** DATASET ENTRIES follows **

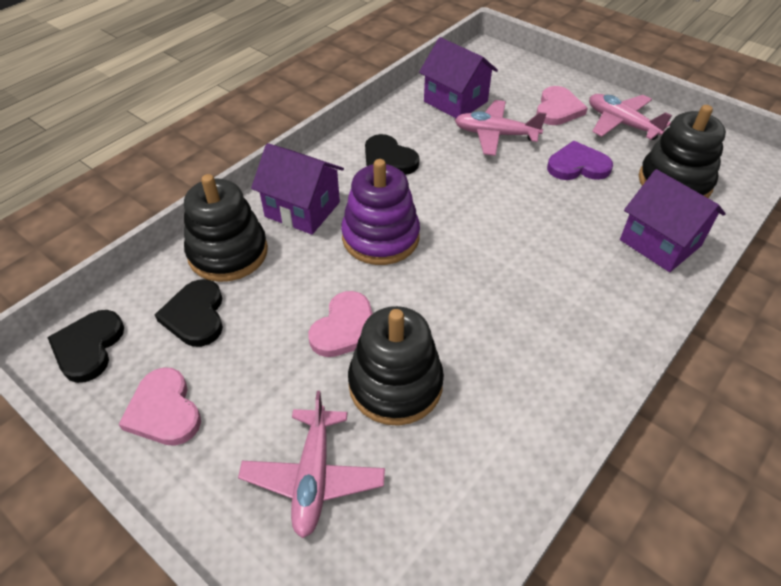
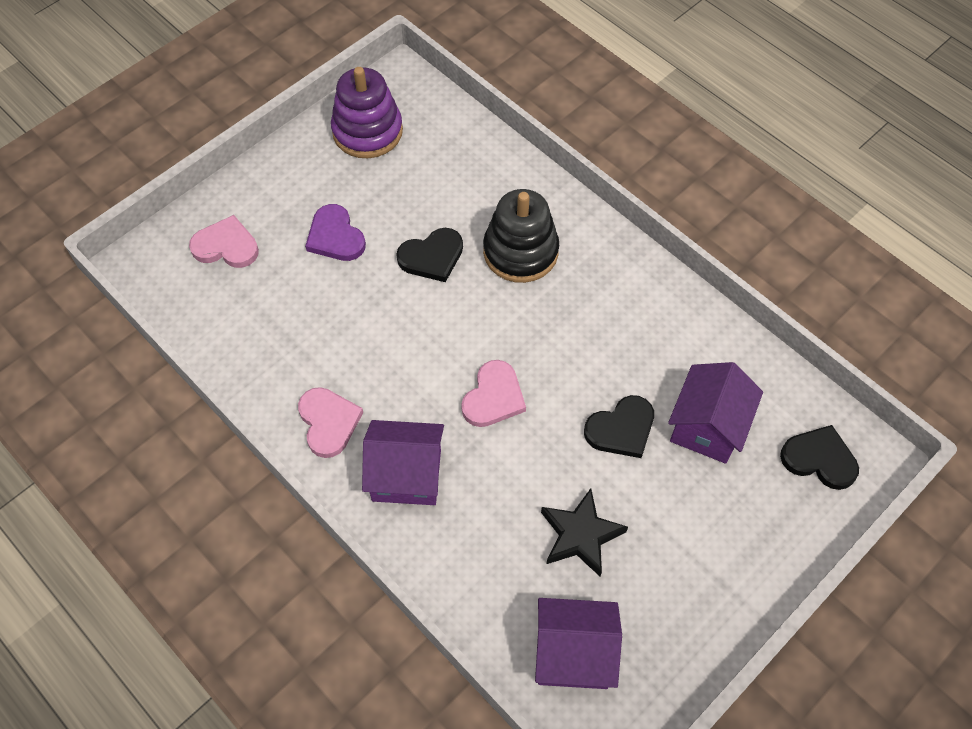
black stacking toy: 3 -> 1
black star: 0 -> 1
pink plane: 3 -> 0

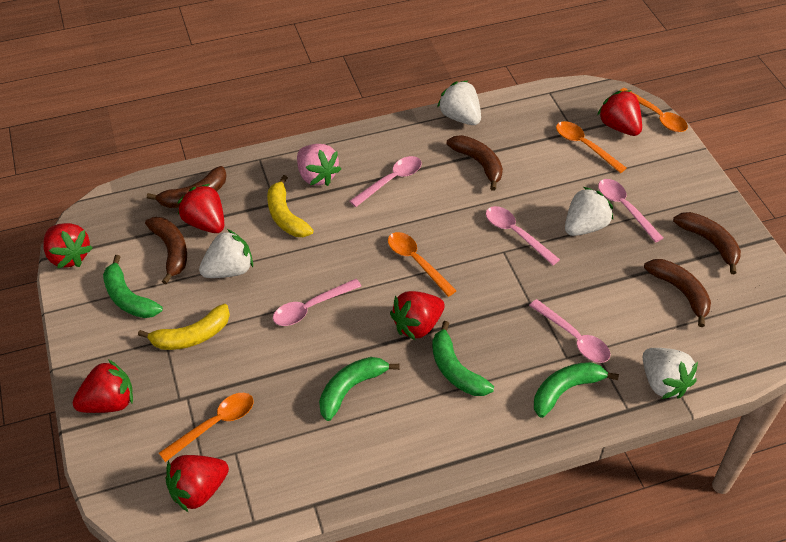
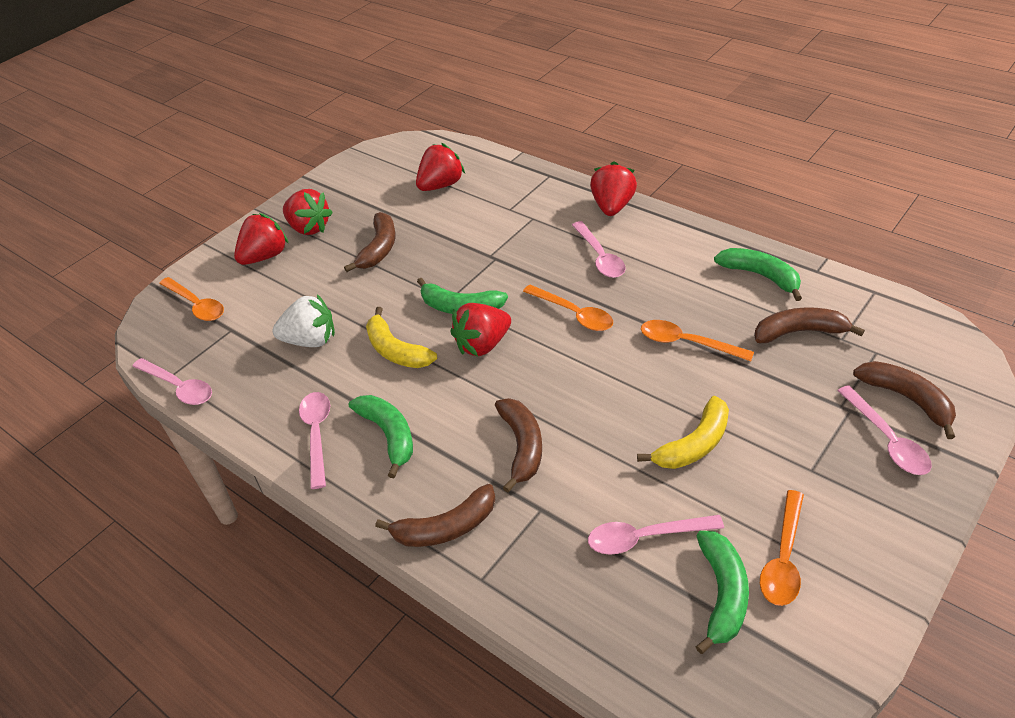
pink strawberry: 1 -> 0
red strawberry: 6 -> 5
white strawberry: 4 -> 1

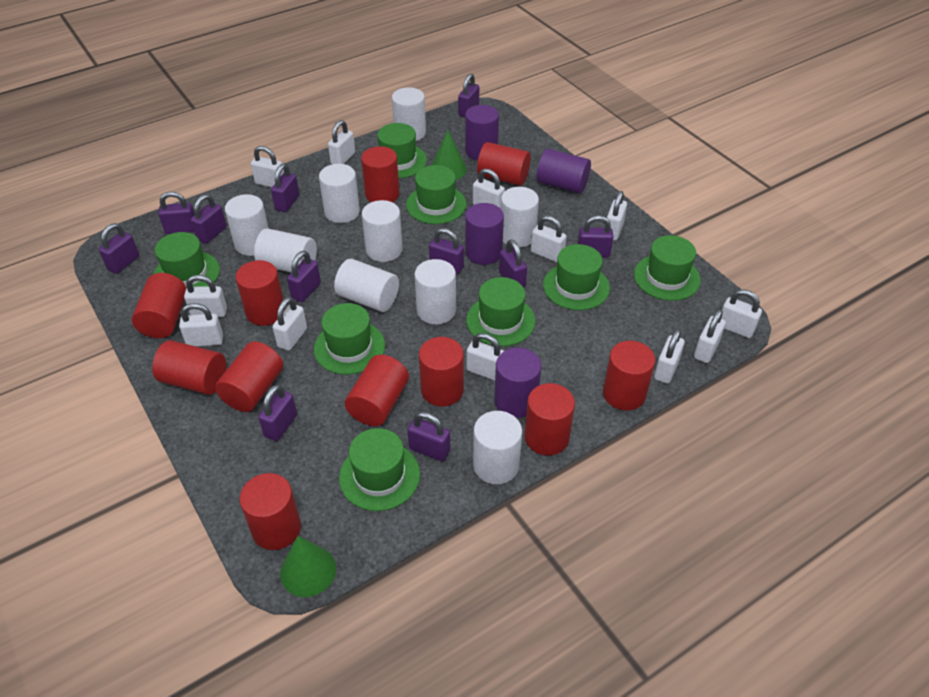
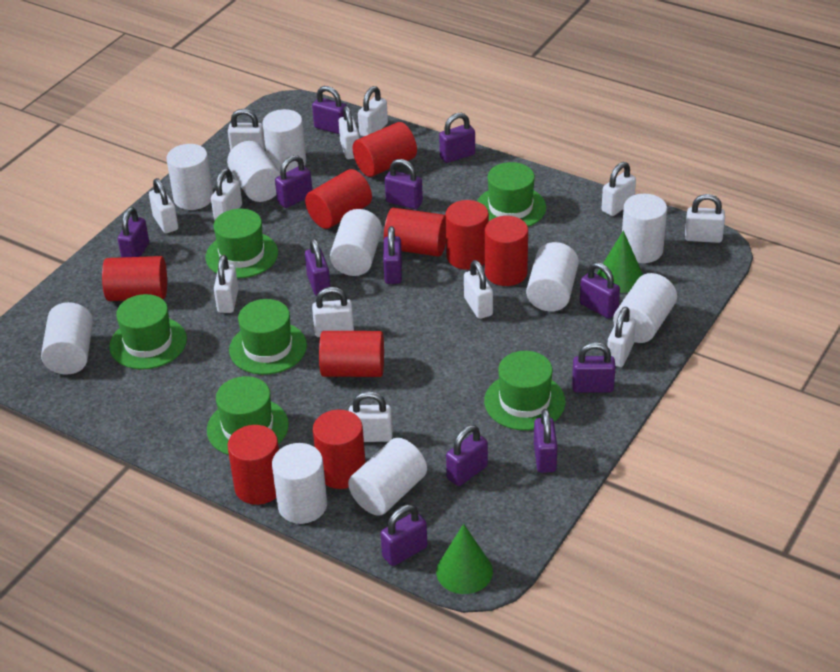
green hat: 8 -> 6
purple cylinder: 4 -> 0
purple padlock: 11 -> 12
red cylinder: 11 -> 9
white cylinder: 9 -> 10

** End of DATASET ENTRIES **

- **TASK OBJECTIVE**
Quote, word for word and nothing more, every line from the line with "red strawberry: 6 -> 5" to the end of the entries, including both ends; skip any pictures.

- **RESULT FOR THIS TASK**
red strawberry: 6 -> 5
white strawberry: 4 -> 1

green hat: 8 -> 6
purple cylinder: 4 -> 0
purple padlock: 11 -> 12
red cylinder: 11 -> 9
white cylinder: 9 -> 10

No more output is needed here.